[DATASET EXCERPTS — start]

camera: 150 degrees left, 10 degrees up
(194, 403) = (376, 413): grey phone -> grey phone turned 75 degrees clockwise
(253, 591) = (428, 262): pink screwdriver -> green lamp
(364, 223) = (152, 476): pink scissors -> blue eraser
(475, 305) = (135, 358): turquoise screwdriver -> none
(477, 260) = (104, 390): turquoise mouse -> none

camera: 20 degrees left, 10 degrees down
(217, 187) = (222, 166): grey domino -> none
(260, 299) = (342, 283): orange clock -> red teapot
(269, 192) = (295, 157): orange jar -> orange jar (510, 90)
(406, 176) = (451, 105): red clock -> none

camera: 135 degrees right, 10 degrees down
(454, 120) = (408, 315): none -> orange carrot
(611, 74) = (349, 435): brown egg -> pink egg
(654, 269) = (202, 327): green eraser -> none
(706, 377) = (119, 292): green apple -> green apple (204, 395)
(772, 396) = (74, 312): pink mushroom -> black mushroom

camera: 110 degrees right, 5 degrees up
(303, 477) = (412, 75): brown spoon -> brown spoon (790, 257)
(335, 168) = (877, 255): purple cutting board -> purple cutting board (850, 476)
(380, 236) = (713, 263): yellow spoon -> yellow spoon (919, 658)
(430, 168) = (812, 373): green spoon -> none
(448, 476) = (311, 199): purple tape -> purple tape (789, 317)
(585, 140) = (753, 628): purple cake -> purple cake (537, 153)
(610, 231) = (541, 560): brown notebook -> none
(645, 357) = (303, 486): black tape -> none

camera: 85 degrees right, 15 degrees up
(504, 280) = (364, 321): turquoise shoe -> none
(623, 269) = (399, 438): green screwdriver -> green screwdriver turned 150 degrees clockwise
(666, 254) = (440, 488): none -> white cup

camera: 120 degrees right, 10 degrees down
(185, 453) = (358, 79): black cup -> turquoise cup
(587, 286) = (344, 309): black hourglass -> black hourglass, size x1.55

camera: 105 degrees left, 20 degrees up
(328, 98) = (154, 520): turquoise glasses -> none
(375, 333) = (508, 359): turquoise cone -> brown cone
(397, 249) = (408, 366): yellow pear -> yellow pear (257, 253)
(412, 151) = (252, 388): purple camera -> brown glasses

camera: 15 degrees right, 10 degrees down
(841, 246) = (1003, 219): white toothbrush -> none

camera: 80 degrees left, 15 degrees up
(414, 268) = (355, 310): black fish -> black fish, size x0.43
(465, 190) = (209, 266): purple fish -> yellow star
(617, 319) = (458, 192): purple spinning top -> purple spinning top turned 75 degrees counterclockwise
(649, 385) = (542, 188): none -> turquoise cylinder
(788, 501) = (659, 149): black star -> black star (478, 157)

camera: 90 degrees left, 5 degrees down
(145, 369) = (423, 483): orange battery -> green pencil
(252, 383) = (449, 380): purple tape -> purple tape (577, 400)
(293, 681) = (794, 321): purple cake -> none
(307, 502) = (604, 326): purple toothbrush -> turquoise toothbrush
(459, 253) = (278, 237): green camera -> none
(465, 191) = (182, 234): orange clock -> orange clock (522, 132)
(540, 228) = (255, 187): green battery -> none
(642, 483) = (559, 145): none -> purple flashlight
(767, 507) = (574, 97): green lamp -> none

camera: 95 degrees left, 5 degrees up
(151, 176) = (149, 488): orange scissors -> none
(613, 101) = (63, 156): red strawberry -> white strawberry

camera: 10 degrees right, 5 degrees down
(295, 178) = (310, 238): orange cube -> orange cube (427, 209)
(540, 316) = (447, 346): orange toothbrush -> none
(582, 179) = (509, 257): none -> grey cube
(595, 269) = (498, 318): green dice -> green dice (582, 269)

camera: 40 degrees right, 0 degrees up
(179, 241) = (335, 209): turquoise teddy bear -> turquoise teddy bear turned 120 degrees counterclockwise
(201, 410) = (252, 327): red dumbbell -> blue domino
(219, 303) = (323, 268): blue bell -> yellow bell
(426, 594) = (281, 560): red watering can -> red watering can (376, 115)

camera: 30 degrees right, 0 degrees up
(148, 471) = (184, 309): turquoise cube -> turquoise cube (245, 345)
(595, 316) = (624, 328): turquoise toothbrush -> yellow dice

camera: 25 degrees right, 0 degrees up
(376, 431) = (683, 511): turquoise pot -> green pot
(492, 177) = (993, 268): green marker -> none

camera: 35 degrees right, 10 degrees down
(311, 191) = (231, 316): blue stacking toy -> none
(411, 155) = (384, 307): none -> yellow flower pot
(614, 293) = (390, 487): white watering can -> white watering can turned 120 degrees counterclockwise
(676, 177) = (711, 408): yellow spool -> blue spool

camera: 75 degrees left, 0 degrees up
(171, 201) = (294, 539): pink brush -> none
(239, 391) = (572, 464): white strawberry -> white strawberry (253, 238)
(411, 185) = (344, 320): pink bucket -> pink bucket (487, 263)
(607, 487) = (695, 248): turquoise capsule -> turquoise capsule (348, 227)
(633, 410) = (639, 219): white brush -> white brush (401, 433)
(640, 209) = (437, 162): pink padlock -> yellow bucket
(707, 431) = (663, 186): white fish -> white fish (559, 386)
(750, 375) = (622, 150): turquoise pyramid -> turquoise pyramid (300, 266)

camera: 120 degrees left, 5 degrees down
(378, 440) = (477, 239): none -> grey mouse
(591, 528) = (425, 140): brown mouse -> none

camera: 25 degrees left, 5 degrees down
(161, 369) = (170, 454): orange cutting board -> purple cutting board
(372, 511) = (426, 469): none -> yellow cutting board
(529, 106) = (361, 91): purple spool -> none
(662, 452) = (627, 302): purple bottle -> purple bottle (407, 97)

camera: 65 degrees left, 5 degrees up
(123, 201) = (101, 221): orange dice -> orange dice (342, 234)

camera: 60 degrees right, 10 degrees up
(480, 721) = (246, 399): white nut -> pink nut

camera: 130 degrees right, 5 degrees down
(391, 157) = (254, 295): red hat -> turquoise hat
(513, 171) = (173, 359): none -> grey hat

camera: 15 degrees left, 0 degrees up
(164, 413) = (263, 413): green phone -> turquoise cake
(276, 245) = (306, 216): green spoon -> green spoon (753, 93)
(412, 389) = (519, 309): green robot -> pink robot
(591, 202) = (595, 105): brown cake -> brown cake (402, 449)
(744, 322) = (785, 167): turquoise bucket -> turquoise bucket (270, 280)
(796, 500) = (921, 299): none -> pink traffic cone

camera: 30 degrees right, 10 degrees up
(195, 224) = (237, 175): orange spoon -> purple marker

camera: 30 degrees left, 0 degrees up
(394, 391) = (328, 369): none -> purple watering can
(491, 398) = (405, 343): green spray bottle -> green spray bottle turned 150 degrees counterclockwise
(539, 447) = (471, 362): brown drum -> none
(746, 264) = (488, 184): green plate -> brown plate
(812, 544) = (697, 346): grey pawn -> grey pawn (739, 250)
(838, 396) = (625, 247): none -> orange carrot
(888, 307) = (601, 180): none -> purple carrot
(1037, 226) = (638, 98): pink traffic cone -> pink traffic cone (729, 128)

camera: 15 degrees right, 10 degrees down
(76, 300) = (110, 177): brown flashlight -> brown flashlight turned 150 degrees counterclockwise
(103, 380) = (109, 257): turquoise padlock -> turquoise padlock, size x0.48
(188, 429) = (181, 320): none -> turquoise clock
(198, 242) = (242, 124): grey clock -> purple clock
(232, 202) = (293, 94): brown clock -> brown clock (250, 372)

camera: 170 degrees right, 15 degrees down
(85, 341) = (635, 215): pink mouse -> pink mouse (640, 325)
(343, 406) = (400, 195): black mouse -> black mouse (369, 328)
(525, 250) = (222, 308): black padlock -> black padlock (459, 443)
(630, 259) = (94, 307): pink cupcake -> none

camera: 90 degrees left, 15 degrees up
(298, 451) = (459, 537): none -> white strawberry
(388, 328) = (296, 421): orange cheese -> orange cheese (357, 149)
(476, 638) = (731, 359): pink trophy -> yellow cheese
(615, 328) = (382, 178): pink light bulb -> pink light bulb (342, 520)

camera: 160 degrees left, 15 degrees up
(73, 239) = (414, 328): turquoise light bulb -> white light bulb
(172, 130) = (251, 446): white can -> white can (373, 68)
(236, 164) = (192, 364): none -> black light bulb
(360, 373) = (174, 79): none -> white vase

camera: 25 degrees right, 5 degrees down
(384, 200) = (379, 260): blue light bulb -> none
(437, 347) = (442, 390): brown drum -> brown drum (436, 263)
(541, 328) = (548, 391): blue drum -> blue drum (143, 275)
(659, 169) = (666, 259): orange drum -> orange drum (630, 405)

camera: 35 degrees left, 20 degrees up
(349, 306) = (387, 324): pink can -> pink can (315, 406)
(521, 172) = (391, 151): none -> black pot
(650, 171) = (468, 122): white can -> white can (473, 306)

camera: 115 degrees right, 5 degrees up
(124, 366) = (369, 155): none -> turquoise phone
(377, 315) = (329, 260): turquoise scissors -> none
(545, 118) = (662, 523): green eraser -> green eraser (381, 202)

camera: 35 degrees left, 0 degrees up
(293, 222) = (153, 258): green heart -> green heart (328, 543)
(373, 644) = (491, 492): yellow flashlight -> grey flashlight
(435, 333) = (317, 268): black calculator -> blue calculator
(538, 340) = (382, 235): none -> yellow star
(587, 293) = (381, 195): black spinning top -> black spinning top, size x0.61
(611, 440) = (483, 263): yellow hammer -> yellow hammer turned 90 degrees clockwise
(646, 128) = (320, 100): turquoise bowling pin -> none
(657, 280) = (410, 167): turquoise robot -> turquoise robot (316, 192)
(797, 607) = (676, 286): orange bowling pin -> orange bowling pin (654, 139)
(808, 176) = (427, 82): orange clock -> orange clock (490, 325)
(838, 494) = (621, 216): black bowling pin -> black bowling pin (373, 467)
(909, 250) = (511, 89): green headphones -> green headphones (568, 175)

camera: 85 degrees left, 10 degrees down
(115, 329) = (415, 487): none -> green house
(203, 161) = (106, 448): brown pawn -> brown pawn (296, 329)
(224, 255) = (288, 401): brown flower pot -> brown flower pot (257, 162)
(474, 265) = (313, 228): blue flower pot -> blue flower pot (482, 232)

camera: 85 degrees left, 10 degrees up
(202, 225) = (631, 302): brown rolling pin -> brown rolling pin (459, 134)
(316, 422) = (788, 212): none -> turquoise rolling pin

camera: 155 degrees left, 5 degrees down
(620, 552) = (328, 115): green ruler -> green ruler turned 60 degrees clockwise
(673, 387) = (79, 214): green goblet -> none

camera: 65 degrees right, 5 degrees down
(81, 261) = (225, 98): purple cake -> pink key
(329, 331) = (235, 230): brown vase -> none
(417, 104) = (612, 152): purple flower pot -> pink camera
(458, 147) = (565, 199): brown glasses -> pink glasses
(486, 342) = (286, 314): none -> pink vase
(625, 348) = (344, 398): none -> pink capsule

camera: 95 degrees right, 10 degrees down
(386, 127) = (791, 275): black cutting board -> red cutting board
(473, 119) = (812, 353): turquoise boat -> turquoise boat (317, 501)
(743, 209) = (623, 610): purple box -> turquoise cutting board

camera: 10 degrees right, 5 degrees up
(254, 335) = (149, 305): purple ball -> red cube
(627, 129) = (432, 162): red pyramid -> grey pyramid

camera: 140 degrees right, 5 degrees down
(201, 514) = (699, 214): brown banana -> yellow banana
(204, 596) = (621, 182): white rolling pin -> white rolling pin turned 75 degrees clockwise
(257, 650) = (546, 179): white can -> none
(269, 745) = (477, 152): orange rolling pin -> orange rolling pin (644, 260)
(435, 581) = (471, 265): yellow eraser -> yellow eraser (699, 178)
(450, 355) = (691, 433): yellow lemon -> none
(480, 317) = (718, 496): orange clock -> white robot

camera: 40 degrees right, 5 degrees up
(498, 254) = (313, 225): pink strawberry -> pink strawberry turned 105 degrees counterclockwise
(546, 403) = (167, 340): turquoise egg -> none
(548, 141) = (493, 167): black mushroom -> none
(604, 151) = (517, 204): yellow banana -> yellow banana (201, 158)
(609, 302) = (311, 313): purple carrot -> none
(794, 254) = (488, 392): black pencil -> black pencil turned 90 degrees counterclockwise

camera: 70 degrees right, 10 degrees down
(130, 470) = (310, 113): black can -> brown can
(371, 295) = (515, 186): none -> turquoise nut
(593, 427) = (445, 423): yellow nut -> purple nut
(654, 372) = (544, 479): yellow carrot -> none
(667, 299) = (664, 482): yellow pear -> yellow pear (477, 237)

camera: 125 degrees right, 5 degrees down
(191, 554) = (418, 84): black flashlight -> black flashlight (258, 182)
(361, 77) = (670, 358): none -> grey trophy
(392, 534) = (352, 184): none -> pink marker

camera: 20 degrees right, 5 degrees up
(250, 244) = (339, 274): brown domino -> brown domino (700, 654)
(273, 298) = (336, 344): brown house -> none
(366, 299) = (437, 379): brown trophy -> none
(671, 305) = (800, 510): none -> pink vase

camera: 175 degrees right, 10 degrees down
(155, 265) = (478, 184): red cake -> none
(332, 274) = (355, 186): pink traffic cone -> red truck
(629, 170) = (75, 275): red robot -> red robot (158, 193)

[DATASET EXCERPTS — finish]

WHAT IS REQUIRED
Go to the line with "(293, 222) = (153, 258): green" in the entries above and repeat every line from there through the line with "(204, 596) = (621, 182): white", exactly and with no other text.

OUTPUT FOR THIS TASK
(293, 222) = (153, 258): green heart -> green heart (328, 543)
(373, 644) = (491, 492): yellow flashlight -> grey flashlight
(435, 333) = (317, 268): black calculator -> blue calculator
(538, 340) = (382, 235): none -> yellow star
(587, 293) = (381, 195): black spinning top -> black spinning top, size x0.61
(611, 440) = (483, 263): yellow hammer -> yellow hammer turned 90 degrees clockwise
(646, 128) = (320, 100): turquoise bowling pin -> none
(657, 280) = (410, 167): turquoise robot -> turquoise robot (316, 192)
(797, 607) = (676, 286): orange bowling pin -> orange bowling pin (654, 139)
(808, 176) = (427, 82): orange clock -> orange clock (490, 325)
(838, 494) = (621, 216): black bowling pin -> black bowling pin (373, 467)
(909, 250) = (511, 89): green headphones -> green headphones (568, 175)

camera: 85 degrees left, 10 degrees down
(115, 329) = (415, 487): none -> green house
(203, 161) = (106, 448): brown pawn -> brown pawn (296, 329)
(224, 255) = (288, 401): brown flower pot -> brown flower pot (257, 162)
(474, 265) = (313, 228): blue flower pot -> blue flower pot (482, 232)

camera: 85 degrees left, 10 degrees up
(202, 225) = (631, 302): brown rolling pin -> brown rolling pin (459, 134)
(316, 422) = (788, 212): none -> turquoise rolling pin

camera: 155 degrees left, 5 degrees down
(620, 552) = (328, 115): green ruler -> green ruler turned 60 degrees clockwise
(673, 387) = (79, 214): green goblet -> none

camera: 65 degrees right, 5 degrees down
(81, 261) = (225, 98): purple cake -> pink key
(329, 331) = (235, 230): brown vase -> none
(417, 104) = (612, 152): purple flower pot -> pink camera
(458, 147) = (565, 199): brown glasses -> pink glasses
(486, 342) = (286, 314): none -> pink vase
(625, 348) = (344, 398): none -> pink capsule

camera: 95 degrees right, 10 degrees down
(386, 127) = (791, 275): black cutting board -> red cutting board
(473, 119) = (812, 353): turquoise boat -> turquoise boat (317, 501)
(743, 209) = (623, 610): purple box -> turquoise cutting board

camera: 10 degrees right, 5 degrees up
(254, 335) = (149, 305): purple ball -> red cube
(627, 129) = (432, 162): red pyramid -> grey pyramid

camera: 140 degrees right, 5 degrees down
(201, 514) = (699, 214): brown banana -> yellow banana
(204, 596) = (621, 182): white rolling pin -> white rolling pin turned 75 degrees clockwise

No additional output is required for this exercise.